## [Problem]
After removing every image, reproduce the data exactly as it appears.

## [Exercise data]
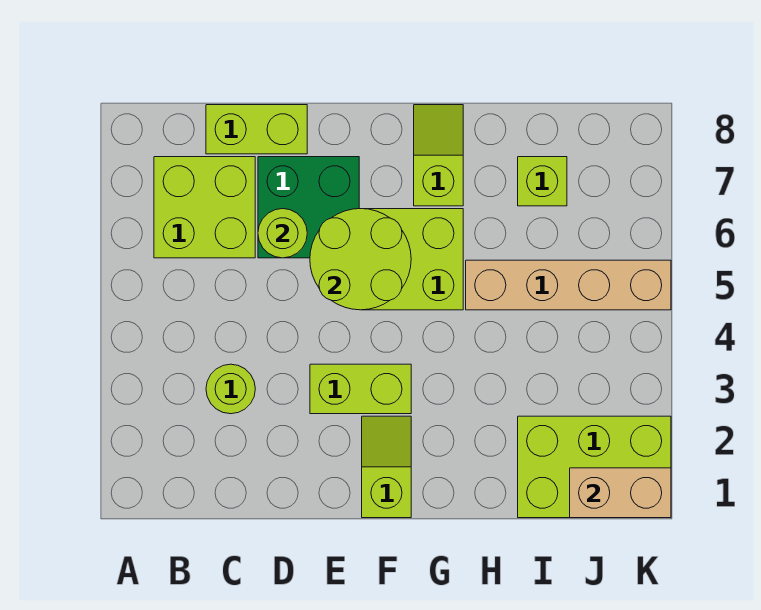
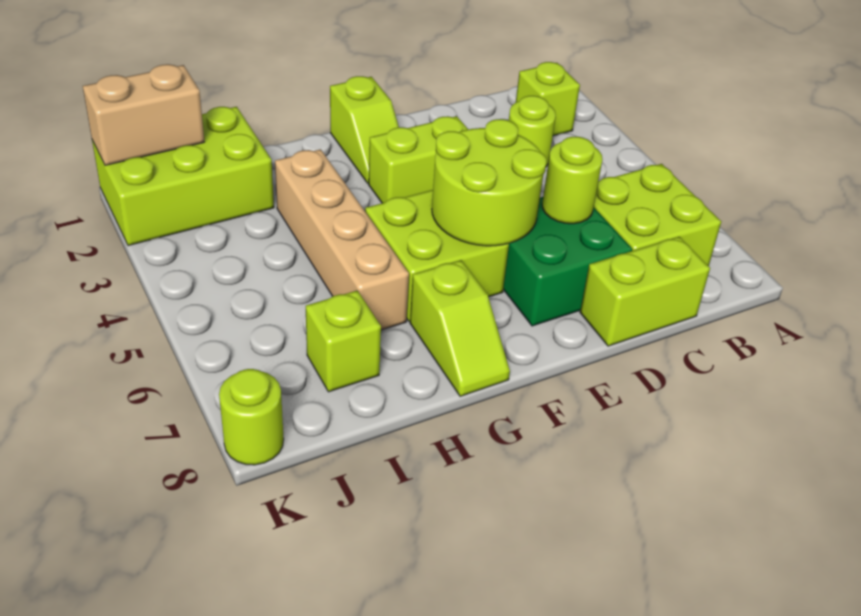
none -> lime brick B2 level 1
tan brick H5:K5 level 1 -> tan brick H3:H6 level 1
none -> lime round brick K8 level 1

## [The answer]
none -> lime brick B2 level 1
tan brick H5:K5 level 1 -> tan brick H3:H6 level 1
none -> lime round brick K8 level 1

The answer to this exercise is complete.